[Given data — start]
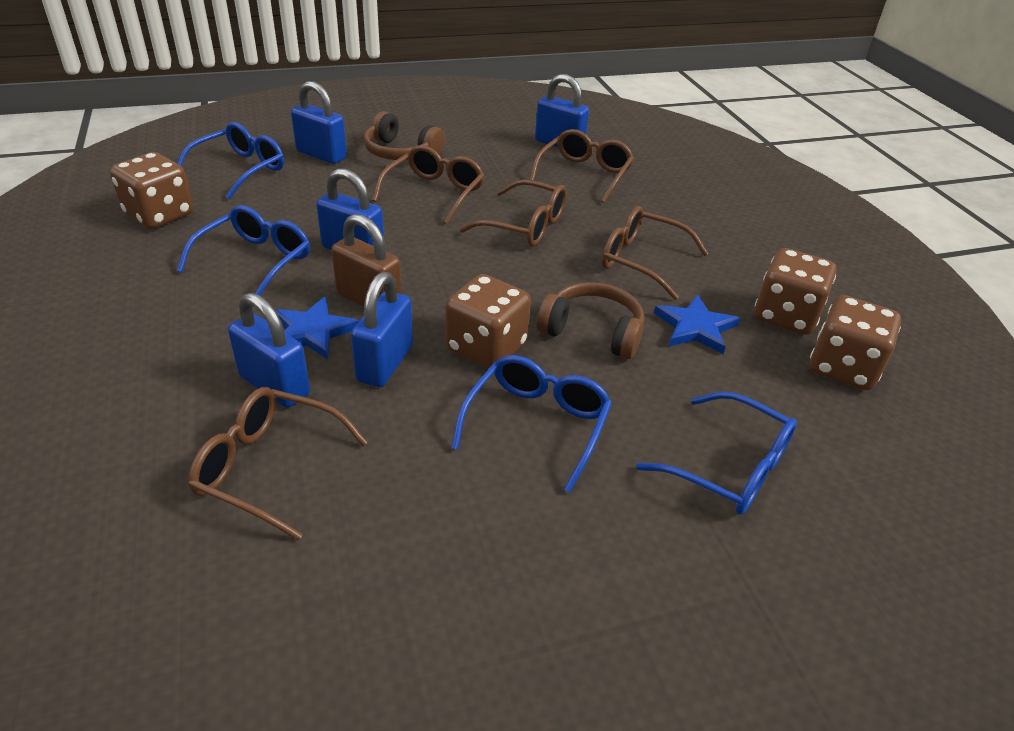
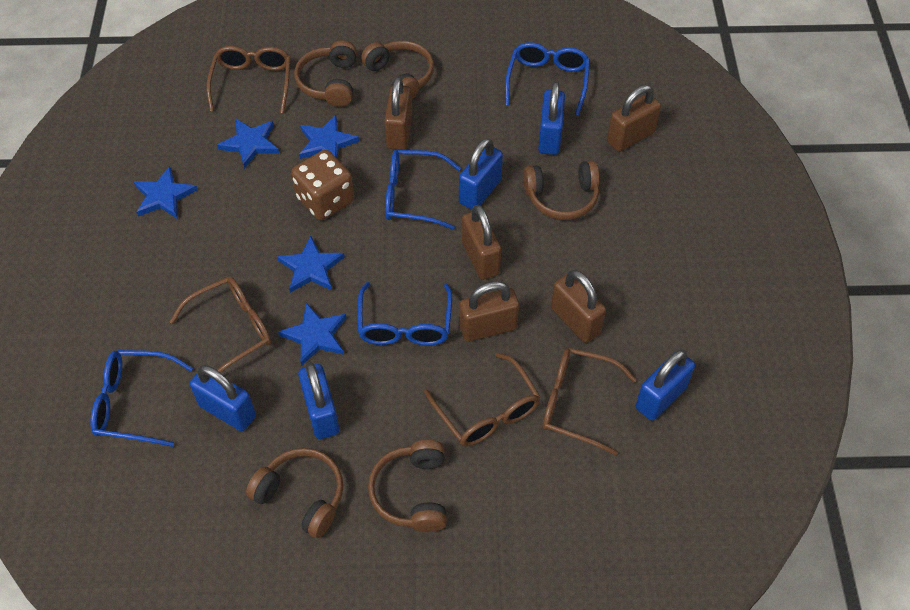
blue star: 2 -> 5
brown dice: 4 -> 1
brown glasses: 5 -> 4
brown headphones: 2 -> 5
brown padlock: 1 -> 5

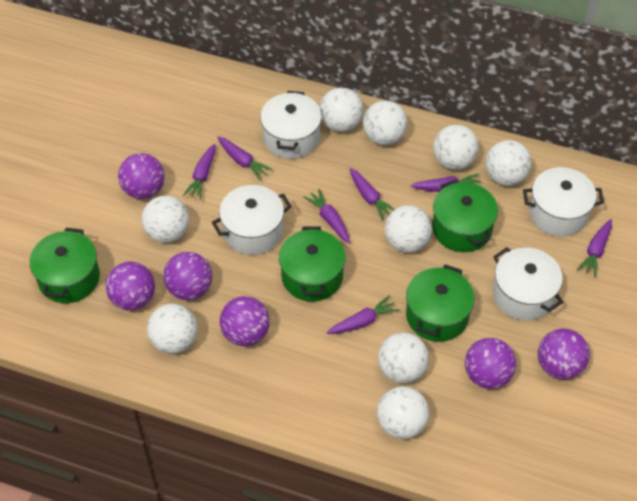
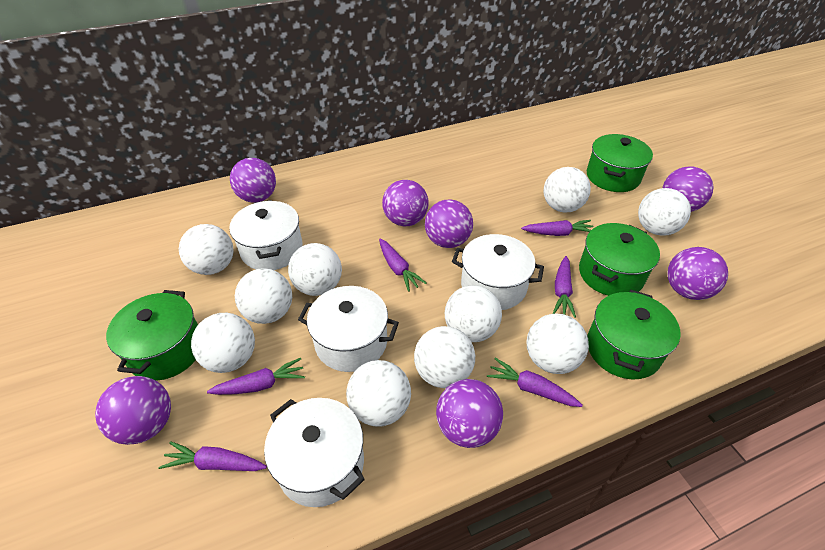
purple ball: 6 -> 7
purple carrot: 7 -> 6
white ball: 9 -> 10

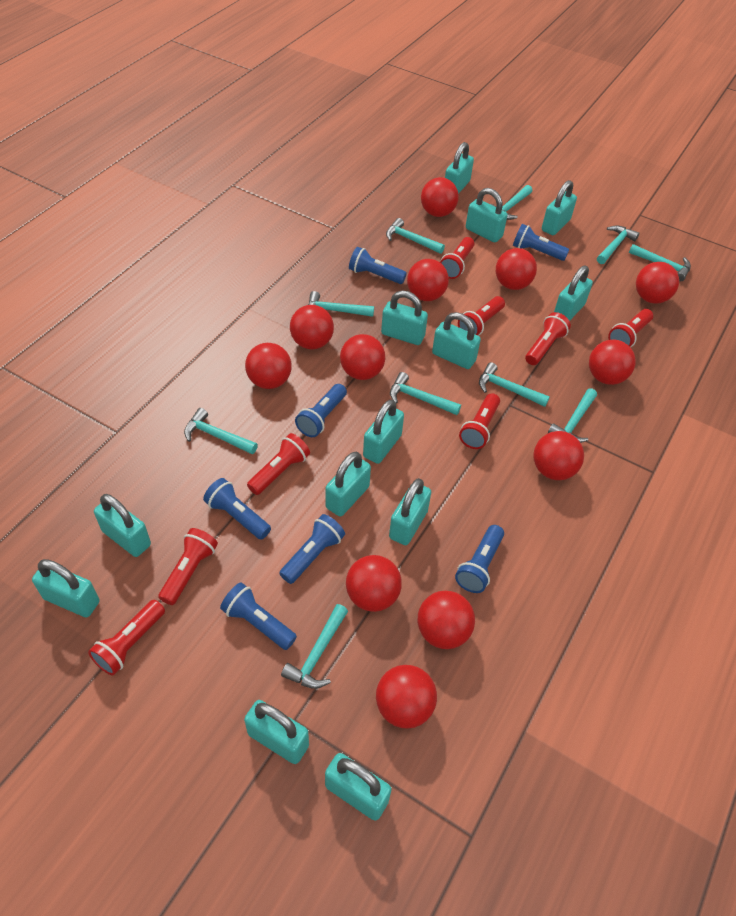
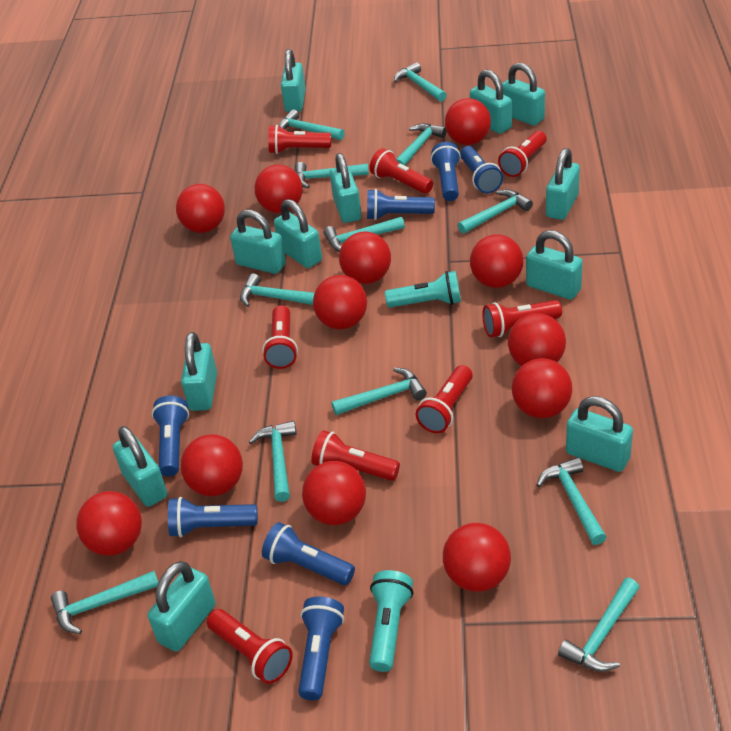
turquoise flashlight: 0 -> 2
turquoise hammer: 10 -> 12
turquoise padlock: 13 -> 12

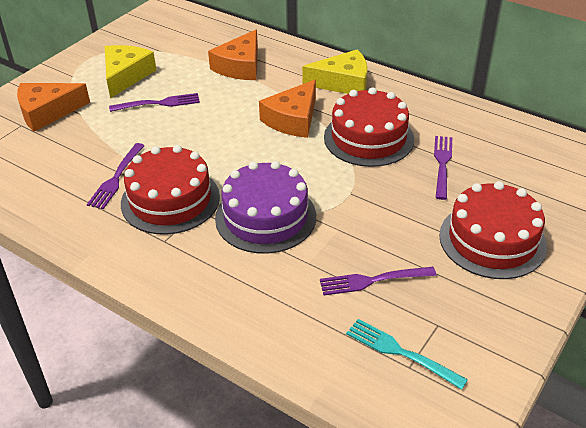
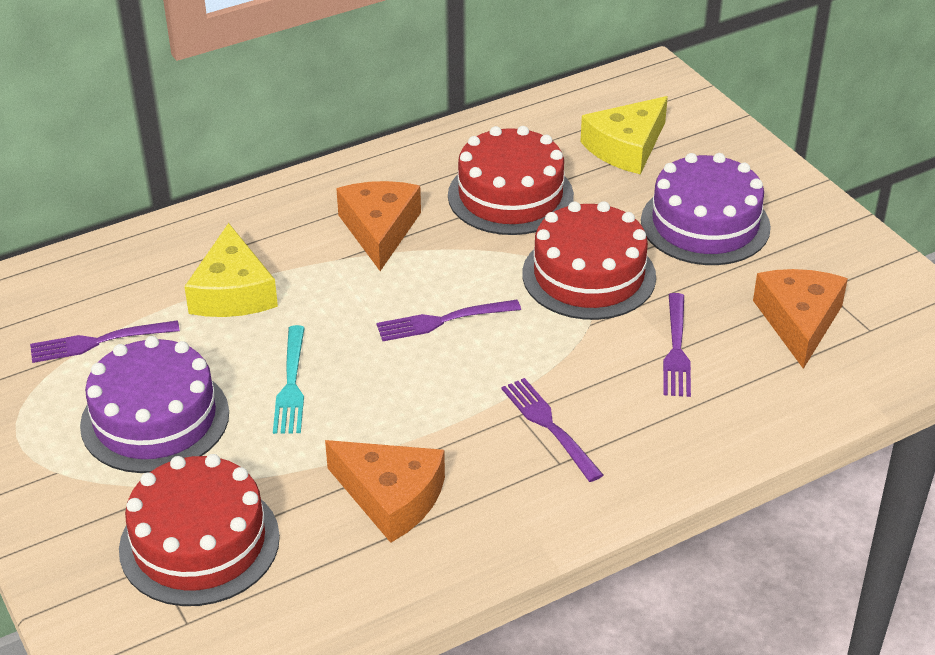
purple cake: 1 -> 2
[Given data — finish]
• **Problem**
Without including any pictures, return every line of the records exactly.

• **Solution to the exercise**
blue star: 2 -> 5
brown dice: 4 -> 1
brown glasses: 5 -> 4
brown headphones: 2 -> 5
brown padlock: 1 -> 5

purple ball: 6 -> 7
purple carrot: 7 -> 6
white ball: 9 -> 10

turquoise flashlight: 0 -> 2
turquoise hammer: 10 -> 12
turquoise padlock: 13 -> 12

purple cake: 1 -> 2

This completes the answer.